Stored items from a collection:

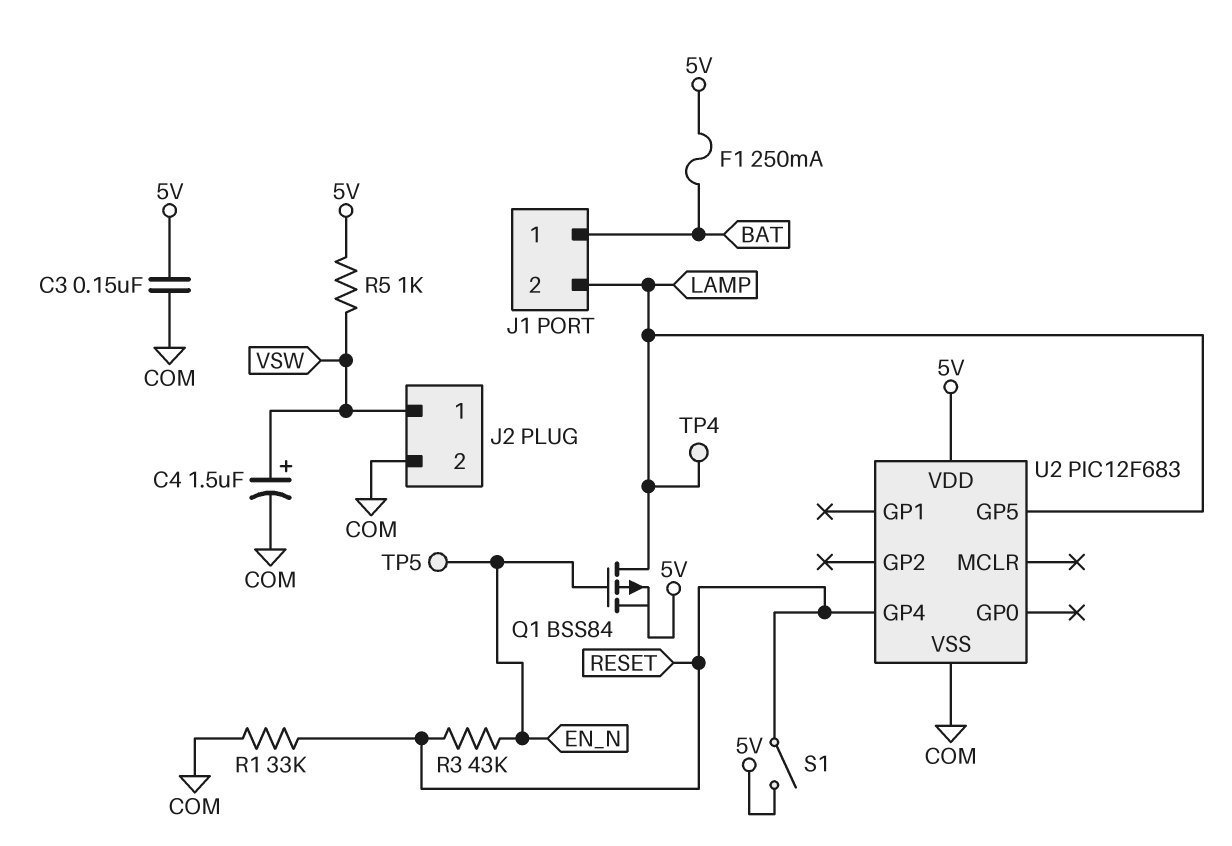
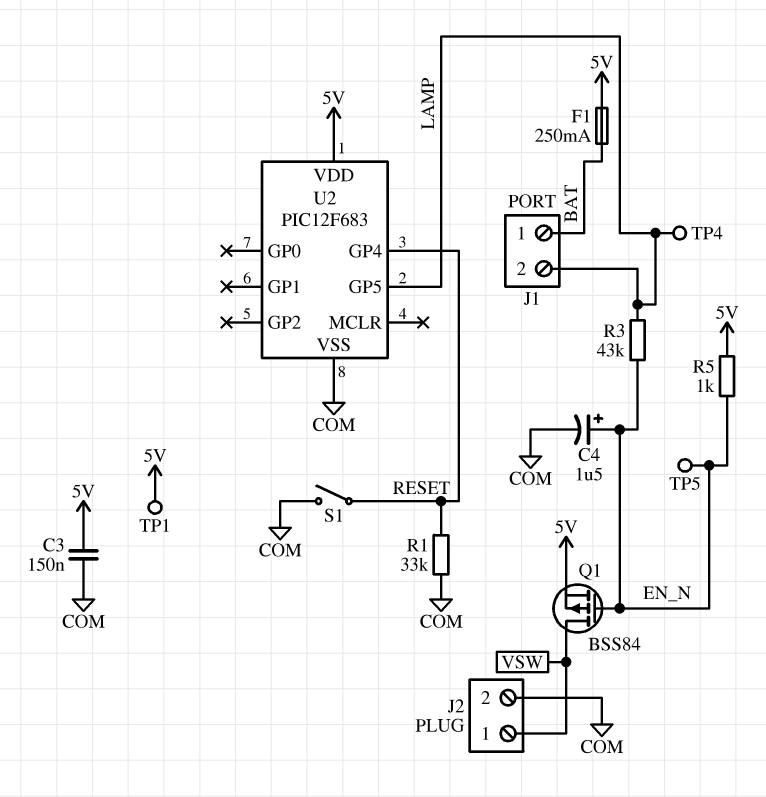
C4: 1.5uF (plus VSW, minus COM) -> 1.5uF (plus EN_N, minus COM)
Q1: PMOS BSS84 (G EN_N, D LAMP, S 5V) -> PMOS BSS84 (G EN_N, D VSW, S 5V)
R3: 43k (EN_N, RESET) -> 43k (EN_N, LAMP)
R5: 1k (5V, VSW) -> 1k (5V, EN_N)
S1: switch (5V, RESET) -> switch (COM, RESET)
TP1: none -> test point (5V)

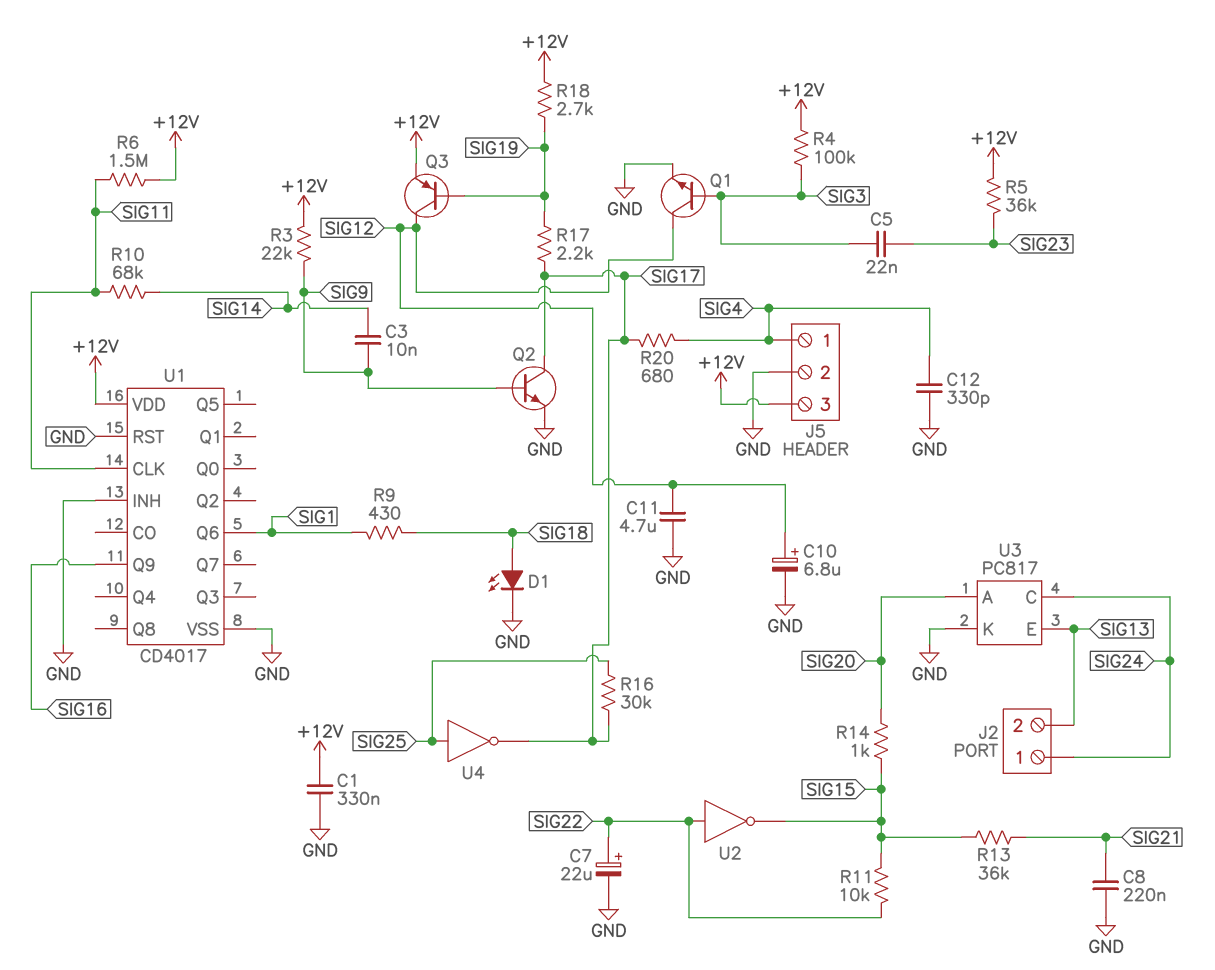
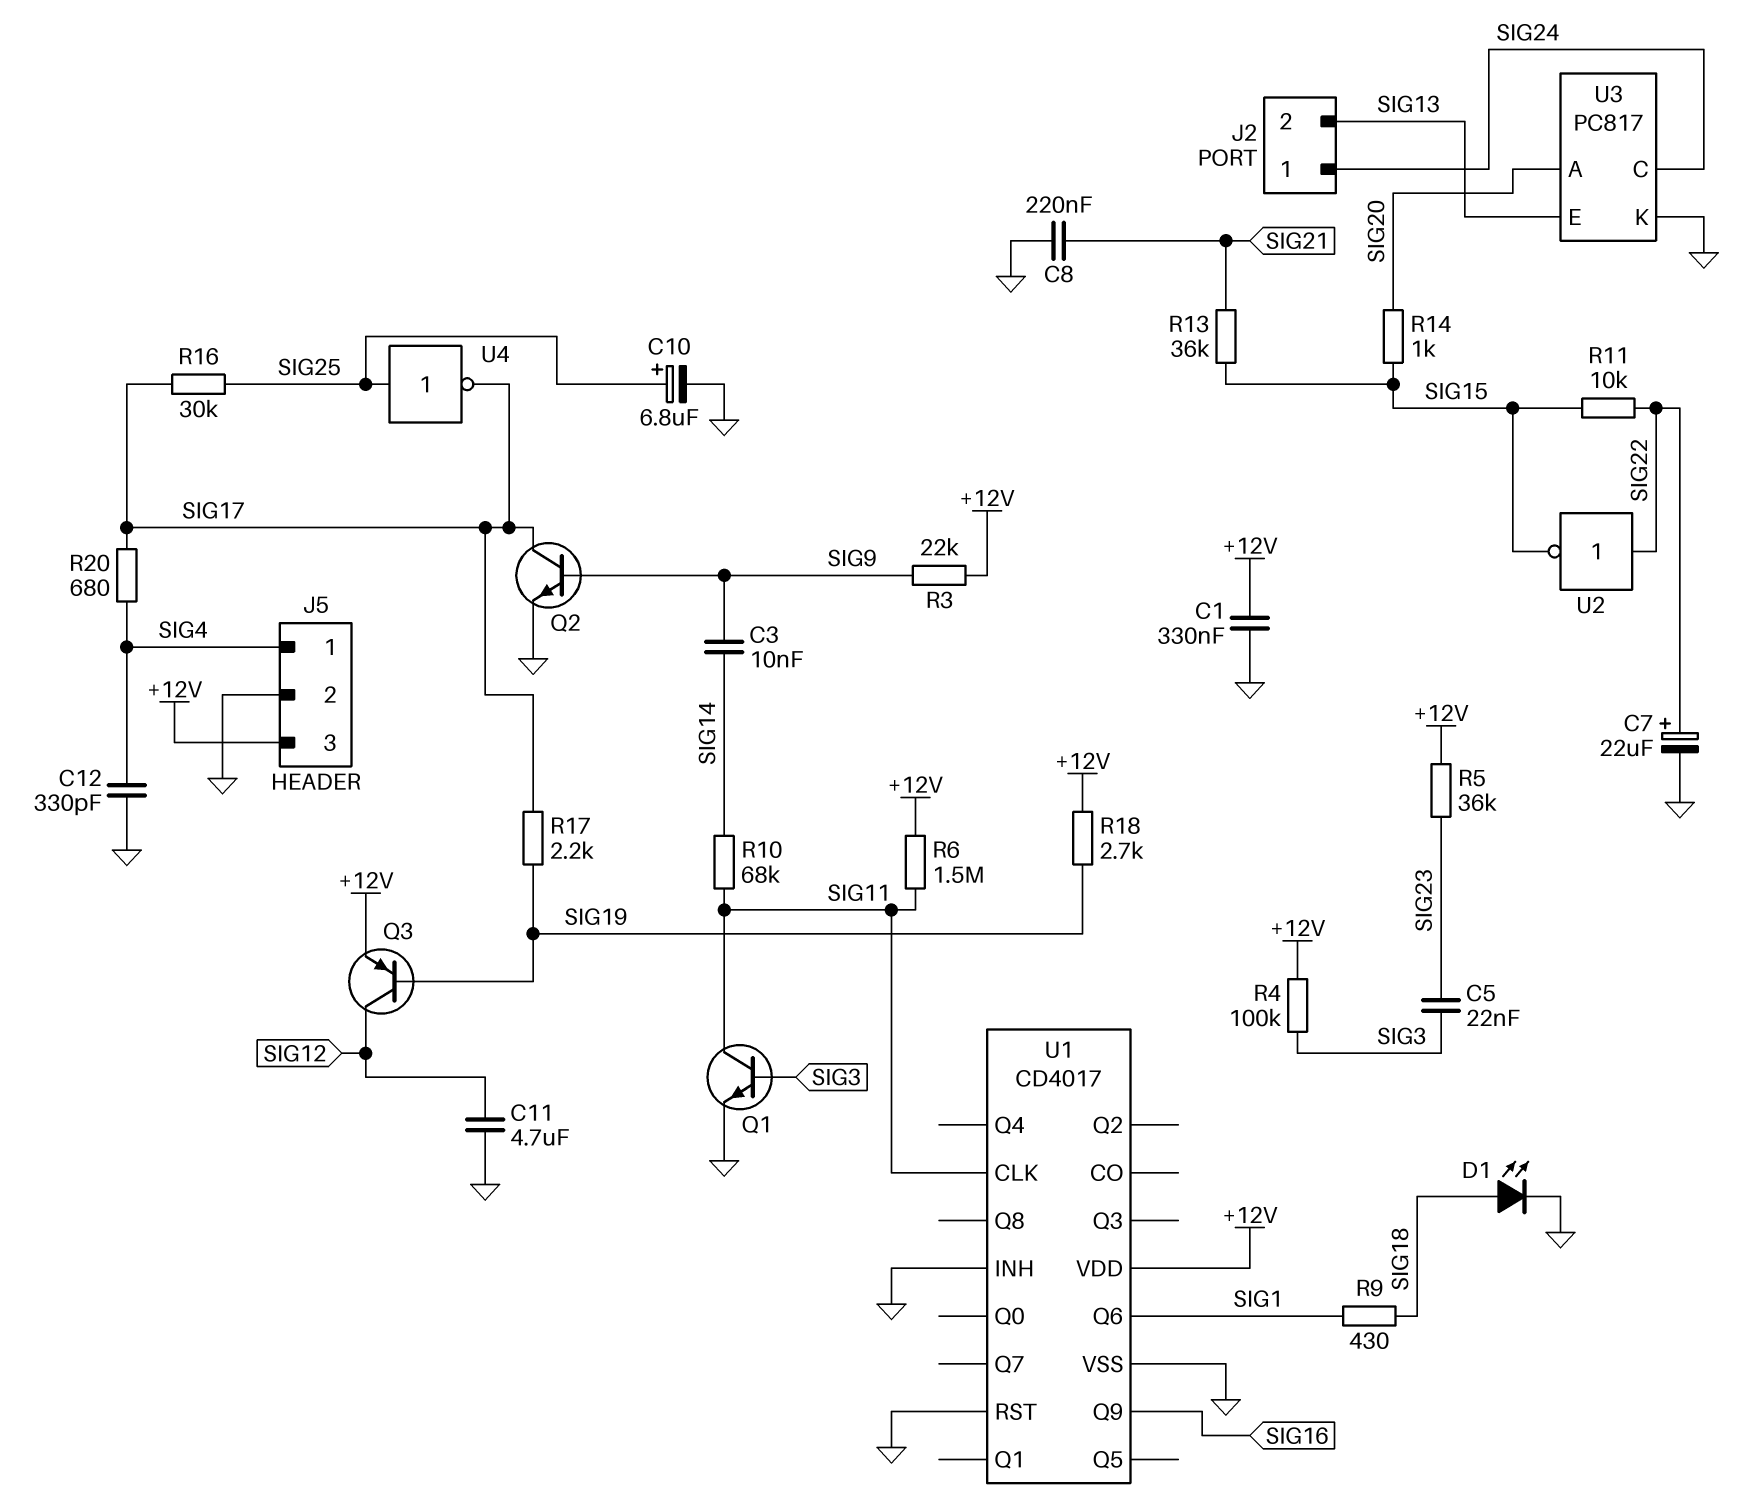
C10: 6.8uF (plus SIG12, minus GND) -> 6.8uF (plus SIG25, minus GND)
Q1: NPN (B SIG3, C SIG12, E GND) -> NPN (B SIG3, C SIG11, E GND)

* **WHAT THE EXERCISE ASKS**:
Filter these records, keeping every line where the word "RESET" occurs.

* **SOLUTION BELOW**:
R3: 43k (EN_N, RESET) -> 43k (EN_N, LAMP)
S1: switch (5V, RESET) -> switch (COM, RESET)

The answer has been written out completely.